- What the exercise asks: Look through the data below. Pick out the lines holding the string "switch".

Content starts

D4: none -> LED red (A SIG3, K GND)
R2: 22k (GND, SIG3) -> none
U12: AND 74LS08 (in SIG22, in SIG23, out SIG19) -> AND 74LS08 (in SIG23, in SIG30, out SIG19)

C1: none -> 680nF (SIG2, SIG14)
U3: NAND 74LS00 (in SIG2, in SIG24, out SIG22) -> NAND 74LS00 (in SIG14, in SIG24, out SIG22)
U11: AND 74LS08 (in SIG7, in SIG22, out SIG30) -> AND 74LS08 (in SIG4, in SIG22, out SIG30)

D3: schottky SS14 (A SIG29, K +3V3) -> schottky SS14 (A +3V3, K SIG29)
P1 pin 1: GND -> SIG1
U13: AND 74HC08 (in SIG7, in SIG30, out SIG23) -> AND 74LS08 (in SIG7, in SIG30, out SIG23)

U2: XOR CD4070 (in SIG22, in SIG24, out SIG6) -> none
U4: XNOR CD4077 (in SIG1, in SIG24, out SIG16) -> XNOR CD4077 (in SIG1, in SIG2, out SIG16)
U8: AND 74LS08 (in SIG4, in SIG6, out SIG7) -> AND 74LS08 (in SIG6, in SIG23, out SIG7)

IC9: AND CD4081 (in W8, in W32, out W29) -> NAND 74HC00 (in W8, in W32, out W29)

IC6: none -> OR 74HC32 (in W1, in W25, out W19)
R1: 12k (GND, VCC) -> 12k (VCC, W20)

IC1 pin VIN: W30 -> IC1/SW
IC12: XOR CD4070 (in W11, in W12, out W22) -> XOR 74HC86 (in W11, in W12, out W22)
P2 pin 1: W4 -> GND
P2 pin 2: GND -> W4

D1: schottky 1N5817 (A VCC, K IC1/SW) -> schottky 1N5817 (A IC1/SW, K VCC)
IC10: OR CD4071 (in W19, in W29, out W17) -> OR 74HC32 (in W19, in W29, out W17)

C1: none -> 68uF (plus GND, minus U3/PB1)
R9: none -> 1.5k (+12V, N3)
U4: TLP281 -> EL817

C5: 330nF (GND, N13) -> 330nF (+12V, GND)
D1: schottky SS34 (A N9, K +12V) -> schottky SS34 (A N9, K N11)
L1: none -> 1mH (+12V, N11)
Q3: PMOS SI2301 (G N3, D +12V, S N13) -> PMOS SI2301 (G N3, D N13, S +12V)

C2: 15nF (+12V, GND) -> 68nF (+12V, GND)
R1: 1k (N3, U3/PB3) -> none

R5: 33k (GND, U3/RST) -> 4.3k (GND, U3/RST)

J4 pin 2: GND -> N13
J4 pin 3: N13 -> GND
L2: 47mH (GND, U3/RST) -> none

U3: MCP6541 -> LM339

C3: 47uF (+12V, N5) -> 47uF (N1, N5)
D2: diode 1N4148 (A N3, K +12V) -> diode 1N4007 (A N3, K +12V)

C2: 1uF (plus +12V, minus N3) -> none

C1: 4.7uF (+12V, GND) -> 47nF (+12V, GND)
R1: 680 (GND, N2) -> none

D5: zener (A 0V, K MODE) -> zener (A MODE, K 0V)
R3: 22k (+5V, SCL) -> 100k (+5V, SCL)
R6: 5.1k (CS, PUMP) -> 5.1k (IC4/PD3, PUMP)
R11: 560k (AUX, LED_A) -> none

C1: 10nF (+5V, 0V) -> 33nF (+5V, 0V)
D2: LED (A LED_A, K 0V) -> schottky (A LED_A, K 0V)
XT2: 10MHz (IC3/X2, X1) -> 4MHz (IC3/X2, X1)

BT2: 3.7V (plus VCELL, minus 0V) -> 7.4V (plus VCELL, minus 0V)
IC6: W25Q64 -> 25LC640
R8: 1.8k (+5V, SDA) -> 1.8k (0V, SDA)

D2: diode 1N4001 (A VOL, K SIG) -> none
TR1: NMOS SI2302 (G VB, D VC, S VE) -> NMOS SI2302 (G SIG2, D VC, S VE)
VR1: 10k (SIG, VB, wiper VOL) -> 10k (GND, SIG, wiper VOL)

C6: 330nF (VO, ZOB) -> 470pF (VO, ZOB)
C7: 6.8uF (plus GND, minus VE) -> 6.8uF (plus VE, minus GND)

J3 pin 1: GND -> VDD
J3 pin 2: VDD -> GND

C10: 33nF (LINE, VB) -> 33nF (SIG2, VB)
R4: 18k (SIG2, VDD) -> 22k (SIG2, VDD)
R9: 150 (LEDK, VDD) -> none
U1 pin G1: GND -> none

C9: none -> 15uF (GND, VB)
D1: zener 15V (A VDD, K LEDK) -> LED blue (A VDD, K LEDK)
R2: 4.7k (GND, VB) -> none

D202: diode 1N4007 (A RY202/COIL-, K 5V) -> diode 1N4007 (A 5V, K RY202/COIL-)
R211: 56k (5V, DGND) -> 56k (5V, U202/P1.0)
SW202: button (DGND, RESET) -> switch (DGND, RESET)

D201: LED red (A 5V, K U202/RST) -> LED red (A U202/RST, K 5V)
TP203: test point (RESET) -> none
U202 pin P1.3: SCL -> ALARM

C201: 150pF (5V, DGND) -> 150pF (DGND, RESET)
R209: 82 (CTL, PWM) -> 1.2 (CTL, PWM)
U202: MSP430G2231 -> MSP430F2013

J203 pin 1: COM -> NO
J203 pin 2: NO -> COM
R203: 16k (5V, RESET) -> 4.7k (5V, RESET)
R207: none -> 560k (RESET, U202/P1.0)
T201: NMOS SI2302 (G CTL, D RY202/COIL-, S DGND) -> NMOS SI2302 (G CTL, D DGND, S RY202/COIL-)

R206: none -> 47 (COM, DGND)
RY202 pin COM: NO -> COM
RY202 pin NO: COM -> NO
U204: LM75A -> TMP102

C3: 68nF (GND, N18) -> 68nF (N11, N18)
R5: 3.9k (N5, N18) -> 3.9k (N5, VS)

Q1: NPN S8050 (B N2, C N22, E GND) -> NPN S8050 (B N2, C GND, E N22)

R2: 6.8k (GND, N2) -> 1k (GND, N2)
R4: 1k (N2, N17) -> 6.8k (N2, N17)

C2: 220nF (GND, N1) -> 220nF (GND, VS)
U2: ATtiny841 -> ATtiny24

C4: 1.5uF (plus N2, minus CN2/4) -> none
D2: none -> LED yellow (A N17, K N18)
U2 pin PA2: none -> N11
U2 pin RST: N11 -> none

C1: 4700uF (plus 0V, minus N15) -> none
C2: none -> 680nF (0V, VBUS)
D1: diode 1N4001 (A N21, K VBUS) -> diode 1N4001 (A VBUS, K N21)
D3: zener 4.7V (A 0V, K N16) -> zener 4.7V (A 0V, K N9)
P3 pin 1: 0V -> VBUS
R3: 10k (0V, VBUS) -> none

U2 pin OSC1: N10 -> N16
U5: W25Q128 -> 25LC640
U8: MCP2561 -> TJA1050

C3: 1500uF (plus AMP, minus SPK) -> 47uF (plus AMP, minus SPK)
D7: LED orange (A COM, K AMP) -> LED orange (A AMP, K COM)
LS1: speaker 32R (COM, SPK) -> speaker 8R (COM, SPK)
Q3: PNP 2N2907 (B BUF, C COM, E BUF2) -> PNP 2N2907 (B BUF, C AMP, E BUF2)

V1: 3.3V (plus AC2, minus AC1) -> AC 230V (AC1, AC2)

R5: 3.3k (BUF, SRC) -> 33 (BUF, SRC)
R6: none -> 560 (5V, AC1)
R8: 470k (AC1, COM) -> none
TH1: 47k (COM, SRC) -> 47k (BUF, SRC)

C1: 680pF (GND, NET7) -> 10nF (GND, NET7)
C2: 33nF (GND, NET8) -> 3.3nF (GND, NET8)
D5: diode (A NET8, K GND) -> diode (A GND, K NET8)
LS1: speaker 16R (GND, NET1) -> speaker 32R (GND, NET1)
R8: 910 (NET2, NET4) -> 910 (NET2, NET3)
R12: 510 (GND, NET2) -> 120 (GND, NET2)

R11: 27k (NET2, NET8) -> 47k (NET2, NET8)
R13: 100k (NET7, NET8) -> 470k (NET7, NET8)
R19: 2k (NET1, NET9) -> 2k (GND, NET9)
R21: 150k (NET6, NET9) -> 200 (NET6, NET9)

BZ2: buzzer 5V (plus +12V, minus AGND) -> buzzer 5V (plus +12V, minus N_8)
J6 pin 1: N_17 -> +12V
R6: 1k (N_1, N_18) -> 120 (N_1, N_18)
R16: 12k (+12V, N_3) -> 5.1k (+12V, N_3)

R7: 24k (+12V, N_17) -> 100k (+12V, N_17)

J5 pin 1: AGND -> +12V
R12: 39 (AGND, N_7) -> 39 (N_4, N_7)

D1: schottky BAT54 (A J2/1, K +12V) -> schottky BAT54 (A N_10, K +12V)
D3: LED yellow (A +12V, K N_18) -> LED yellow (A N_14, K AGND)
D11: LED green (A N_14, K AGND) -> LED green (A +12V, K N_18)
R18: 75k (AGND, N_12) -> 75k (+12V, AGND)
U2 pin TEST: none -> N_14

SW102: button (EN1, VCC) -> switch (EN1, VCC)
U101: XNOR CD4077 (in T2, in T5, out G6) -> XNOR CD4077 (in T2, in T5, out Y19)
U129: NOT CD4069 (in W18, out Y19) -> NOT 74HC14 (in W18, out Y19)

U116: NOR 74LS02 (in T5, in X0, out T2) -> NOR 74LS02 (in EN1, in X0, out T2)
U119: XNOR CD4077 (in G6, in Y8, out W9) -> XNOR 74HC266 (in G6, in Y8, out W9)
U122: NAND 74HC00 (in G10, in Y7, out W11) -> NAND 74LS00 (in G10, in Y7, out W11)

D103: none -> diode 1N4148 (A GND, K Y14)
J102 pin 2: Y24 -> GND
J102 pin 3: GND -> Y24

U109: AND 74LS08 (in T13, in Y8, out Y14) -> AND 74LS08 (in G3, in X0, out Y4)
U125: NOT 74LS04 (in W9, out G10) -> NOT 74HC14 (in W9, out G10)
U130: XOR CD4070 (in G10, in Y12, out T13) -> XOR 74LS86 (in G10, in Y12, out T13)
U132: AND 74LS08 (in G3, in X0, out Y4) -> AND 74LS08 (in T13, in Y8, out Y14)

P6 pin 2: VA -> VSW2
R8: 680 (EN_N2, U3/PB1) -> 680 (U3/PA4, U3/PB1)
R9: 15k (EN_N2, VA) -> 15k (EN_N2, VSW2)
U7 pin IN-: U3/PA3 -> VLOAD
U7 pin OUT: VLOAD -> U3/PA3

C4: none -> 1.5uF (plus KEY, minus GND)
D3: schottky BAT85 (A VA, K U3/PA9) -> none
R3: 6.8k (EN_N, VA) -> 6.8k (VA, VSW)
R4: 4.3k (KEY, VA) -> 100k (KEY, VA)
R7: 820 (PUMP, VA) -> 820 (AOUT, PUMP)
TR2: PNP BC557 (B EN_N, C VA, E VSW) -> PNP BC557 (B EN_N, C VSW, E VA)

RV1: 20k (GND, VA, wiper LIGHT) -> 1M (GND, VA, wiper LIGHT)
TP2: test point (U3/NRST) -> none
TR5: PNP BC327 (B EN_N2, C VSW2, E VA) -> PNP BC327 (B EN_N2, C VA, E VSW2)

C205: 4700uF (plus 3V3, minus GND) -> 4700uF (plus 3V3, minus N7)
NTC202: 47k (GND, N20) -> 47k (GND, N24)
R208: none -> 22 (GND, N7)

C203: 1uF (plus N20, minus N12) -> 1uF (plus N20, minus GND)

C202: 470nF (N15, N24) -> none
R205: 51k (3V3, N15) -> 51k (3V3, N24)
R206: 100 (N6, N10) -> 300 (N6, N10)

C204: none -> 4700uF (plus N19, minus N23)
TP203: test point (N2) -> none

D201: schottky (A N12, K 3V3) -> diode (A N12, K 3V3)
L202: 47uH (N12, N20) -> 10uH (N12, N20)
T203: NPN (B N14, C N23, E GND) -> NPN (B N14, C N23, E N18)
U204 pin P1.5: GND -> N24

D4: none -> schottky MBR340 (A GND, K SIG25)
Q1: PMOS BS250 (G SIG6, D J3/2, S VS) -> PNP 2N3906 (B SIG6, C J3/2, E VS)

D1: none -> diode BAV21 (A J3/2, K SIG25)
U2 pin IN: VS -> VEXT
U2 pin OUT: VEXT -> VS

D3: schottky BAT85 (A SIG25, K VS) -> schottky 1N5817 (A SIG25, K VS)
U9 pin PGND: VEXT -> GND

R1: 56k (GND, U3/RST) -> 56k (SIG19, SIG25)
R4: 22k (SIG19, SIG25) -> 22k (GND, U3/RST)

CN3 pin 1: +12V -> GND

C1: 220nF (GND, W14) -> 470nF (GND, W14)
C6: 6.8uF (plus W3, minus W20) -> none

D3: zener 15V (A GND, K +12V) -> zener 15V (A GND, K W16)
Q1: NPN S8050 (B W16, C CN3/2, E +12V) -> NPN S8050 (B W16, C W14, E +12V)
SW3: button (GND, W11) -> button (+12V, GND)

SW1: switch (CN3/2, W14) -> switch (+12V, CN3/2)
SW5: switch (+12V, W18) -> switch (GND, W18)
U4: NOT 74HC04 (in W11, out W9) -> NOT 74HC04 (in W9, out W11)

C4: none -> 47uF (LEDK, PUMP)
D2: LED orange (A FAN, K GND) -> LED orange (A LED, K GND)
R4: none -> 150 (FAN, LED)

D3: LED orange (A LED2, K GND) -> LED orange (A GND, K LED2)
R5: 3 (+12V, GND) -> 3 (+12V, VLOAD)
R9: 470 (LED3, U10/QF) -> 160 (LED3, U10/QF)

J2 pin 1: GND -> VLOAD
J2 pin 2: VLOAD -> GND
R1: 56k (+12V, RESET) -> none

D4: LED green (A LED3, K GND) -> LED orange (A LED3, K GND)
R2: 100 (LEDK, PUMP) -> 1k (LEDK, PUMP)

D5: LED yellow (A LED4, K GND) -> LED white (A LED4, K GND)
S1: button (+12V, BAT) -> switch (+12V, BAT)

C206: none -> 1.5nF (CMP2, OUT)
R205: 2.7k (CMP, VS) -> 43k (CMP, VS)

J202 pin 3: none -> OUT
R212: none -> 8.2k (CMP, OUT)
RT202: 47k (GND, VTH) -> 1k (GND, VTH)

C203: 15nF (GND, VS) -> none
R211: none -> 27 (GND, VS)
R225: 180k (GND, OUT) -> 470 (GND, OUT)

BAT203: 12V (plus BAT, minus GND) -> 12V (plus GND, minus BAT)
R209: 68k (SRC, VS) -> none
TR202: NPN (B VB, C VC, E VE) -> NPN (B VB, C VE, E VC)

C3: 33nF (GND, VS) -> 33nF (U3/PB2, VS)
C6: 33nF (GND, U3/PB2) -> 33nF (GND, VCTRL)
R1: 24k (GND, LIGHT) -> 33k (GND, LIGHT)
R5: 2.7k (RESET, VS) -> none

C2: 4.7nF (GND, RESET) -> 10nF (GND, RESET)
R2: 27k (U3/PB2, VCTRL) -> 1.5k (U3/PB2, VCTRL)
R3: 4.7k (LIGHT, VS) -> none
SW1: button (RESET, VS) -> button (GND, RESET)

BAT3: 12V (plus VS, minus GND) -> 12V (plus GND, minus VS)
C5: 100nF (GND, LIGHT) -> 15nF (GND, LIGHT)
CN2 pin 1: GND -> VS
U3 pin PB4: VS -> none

Content ends

- Solution:
SW202: button (DGND, RESET) -> switch (DGND, RESET)
SW102: button (EN1, VCC) -> switch (EN1, VCC)
SW1: switch (CN3/2, W14) -> switch (+12V, CN3/2)
SW5: switch (+12V, W18) -> switch (GND, W18)
S1: button (+12V, BAT) -> switch (+12V, BAT)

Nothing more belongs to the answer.